Give again the entries below exactly, beginning at the first line and ending at the line with "camera: 60 degrees left, 10 degrees up".

* * * * * * *

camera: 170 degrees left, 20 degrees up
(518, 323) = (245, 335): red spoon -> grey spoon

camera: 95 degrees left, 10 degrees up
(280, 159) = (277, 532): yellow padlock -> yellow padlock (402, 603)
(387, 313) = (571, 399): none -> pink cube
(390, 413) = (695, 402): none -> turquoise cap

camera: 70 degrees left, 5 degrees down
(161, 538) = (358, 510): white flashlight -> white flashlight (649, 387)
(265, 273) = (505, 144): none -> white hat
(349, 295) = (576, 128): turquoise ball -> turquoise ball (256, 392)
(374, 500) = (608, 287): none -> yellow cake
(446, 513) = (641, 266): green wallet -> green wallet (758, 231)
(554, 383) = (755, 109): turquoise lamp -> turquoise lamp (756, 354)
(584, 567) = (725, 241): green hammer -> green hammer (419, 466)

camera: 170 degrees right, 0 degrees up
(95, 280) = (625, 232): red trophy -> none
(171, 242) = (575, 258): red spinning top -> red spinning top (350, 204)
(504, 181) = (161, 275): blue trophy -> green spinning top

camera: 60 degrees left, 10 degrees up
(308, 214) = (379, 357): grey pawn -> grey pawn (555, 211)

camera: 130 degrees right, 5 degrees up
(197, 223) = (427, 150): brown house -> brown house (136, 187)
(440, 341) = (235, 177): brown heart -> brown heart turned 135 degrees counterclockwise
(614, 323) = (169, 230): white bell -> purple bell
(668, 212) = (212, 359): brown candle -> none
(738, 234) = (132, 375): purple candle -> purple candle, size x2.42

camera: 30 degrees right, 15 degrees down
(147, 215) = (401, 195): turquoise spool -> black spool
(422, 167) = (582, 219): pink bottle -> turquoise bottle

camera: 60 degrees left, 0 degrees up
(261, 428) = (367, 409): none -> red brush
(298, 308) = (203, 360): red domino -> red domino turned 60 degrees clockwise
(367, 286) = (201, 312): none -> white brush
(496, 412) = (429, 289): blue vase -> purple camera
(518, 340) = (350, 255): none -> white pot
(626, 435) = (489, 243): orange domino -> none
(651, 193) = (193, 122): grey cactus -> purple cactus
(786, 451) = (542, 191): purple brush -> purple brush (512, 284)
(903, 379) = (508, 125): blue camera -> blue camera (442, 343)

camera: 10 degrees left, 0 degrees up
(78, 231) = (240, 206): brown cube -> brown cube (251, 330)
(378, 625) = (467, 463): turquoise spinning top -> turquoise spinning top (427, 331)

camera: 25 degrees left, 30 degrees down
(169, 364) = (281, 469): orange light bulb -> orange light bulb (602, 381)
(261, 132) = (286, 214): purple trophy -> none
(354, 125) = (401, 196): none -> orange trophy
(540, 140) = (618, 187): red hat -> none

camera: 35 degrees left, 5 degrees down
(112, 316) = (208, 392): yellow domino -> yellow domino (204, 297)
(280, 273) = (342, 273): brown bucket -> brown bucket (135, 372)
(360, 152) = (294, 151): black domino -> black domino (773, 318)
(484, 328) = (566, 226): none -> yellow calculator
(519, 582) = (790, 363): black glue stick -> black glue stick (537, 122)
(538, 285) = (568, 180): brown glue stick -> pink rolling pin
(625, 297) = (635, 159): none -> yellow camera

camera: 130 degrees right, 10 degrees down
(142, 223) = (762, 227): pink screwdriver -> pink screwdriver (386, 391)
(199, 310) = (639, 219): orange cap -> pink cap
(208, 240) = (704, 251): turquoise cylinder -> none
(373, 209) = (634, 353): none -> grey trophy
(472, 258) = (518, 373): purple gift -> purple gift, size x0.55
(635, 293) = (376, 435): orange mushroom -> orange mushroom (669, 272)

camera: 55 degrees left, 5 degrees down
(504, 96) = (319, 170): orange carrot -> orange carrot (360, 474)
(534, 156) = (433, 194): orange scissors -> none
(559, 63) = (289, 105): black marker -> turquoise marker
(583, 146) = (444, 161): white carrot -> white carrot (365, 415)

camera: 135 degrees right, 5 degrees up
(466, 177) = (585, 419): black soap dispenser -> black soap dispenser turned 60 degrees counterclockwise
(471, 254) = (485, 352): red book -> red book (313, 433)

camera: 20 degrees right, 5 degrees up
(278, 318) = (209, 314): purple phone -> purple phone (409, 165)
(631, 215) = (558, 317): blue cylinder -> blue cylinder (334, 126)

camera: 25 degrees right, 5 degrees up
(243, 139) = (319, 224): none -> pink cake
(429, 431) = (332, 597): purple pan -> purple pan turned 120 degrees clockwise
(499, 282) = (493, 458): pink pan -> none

* * * * * * *

§ YOUR RESPONSE
camera: 170 degrees left, 20 degrees up
(518, 323) = (245, 335): red spoon -> grey spoon

camera: 95 degrees left, 10 degrees up
(280, 159) = (277, 532): yellow padlock -> yellow padlock (402, 603)
(387, 313) = (571, 399): none -> pink cube
(390, 413) = (695, 402): none -> turquoise cap

camera: 70 degrees left, 5 degrees down
(161, 538) = (358, 510): white flashlight -> white flashlight (649, 387)
(265, 273) = (505, 144): none -> white hat
(349, 295) = (576, 128): turquoise ball -> turquoise ball (256, 392)
(374, 500) = (608, 287): none -> yellow cake
(446, 513) = (641, 266): green wallet -> green wallet (758, 231)
(554, 383) = (755, 109): turquoise lamp -> turquoise lamp (756, 354)
(584, 567) = (725, 241): green hammer -> green hammer (419, 466)

camera: 170 degrees right, 0 degrees up
(95, 280) = (625, 232): red trophy -> none
(171, 242) = (575, 258): red spinning top -> red spinning top (350, 204)
(504, 181) = (161, 275): blue trophy -> green spinning top

camera: 60 degrees left, 10 degrees up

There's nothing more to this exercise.